--- Data supplied Enclosed Below ---

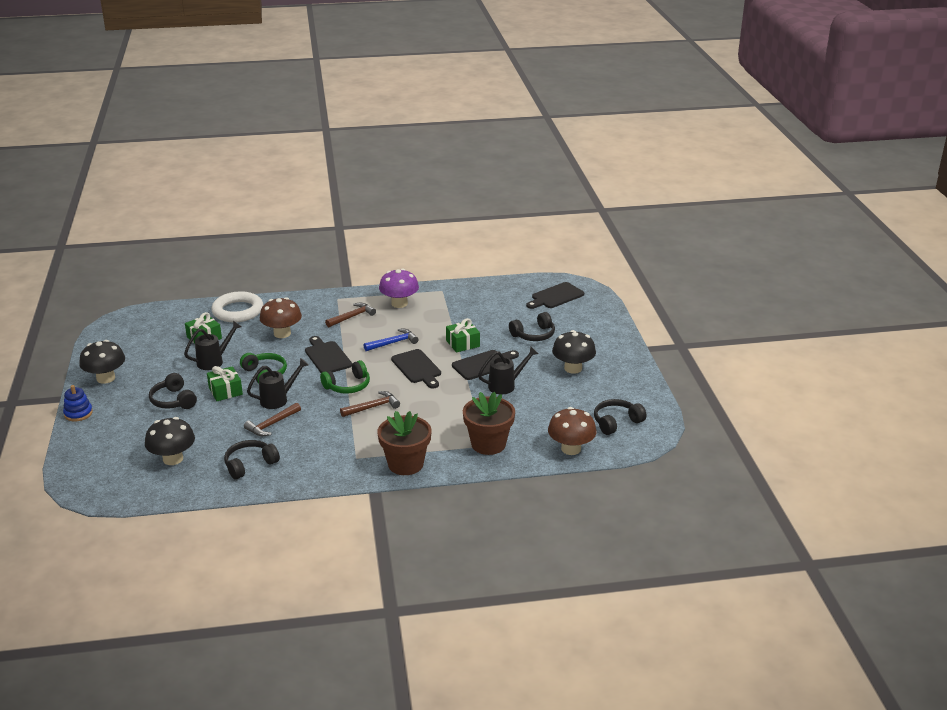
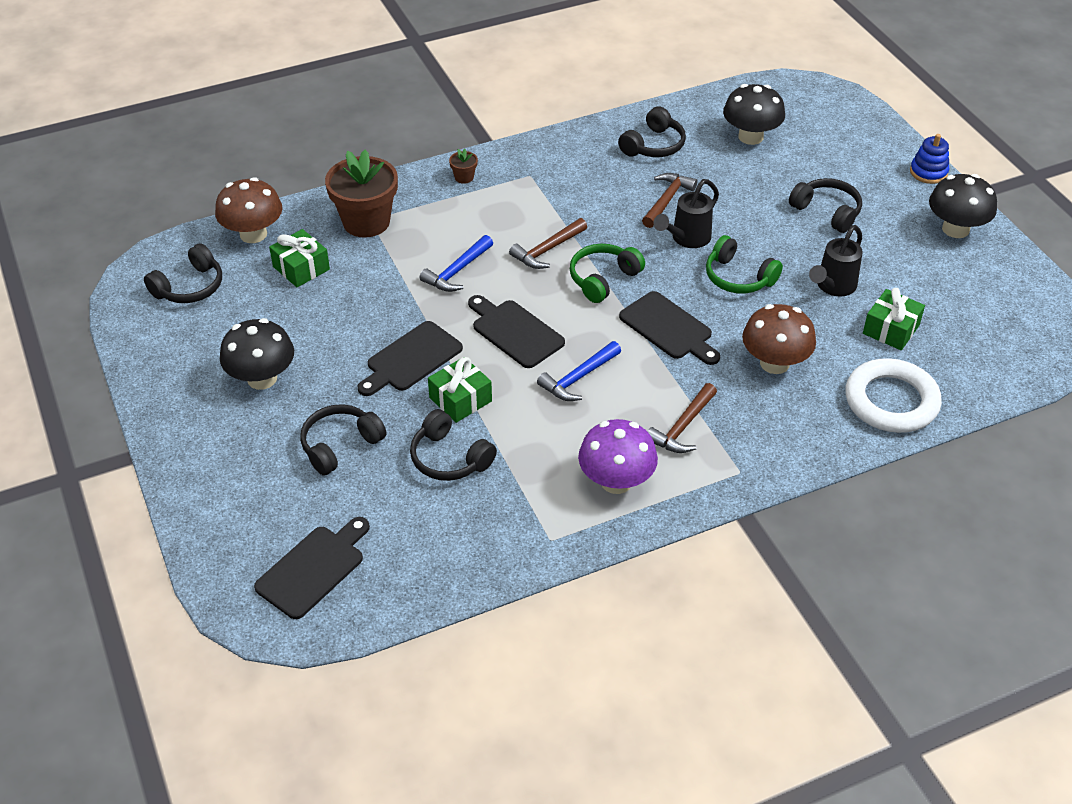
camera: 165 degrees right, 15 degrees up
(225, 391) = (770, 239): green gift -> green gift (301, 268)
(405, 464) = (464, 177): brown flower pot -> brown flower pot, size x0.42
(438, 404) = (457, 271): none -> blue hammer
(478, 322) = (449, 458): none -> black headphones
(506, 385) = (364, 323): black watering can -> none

--- End of Enclosed Data supplied ---
--- Data supplied Enclosed Below ---

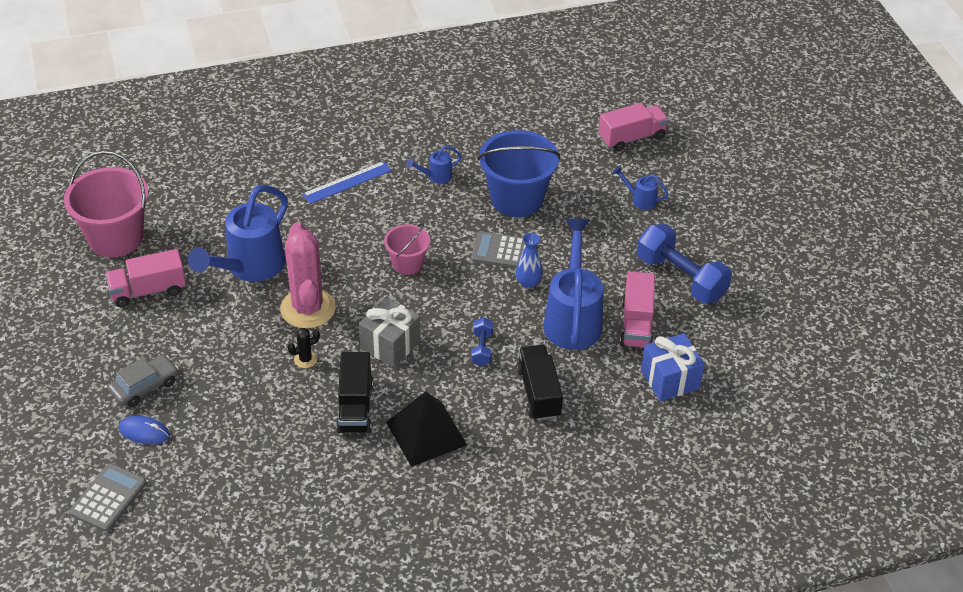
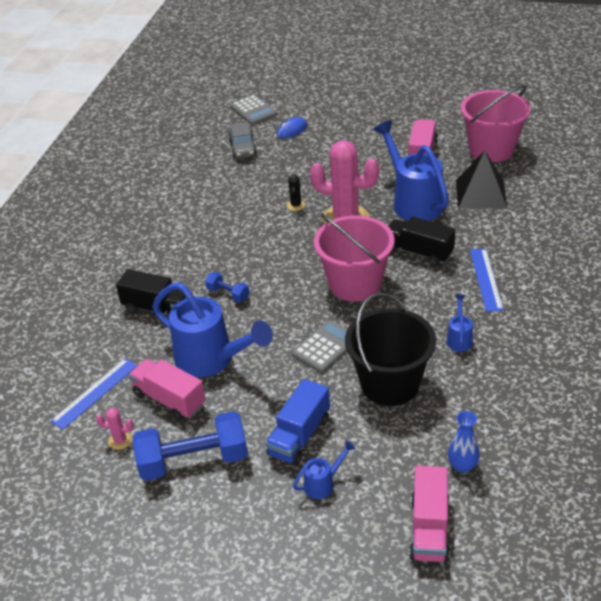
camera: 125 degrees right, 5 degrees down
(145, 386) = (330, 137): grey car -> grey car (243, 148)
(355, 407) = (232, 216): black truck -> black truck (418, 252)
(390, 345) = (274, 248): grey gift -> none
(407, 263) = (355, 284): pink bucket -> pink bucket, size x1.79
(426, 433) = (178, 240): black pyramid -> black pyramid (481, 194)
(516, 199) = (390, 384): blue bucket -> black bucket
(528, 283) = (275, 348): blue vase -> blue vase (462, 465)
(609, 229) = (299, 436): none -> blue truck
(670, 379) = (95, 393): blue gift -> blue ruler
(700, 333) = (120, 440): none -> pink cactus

--- End of Enclosed Data supplied ---
--- Data supplied Enclosed Below ---

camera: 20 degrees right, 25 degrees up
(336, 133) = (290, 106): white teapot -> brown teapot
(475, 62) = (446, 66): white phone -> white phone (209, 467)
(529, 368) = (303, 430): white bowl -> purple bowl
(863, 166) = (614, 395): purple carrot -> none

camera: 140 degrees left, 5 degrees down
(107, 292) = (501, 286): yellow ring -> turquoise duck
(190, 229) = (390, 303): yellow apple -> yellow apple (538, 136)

--- End of Enclosed Data supplied ---

Working from the records above, write out verbatim only the lines from the line containing "(438, 404) = (457, 271): none -> blue hammer" through the line containing "(506, 385) = (364, 323): black".

## [Task result]
(438, 404) = (457, 271): none -> blue hammer
(478, 322) = (449, 458): none -> black headphones
(506, 385) = (364, 323): black watering can -> none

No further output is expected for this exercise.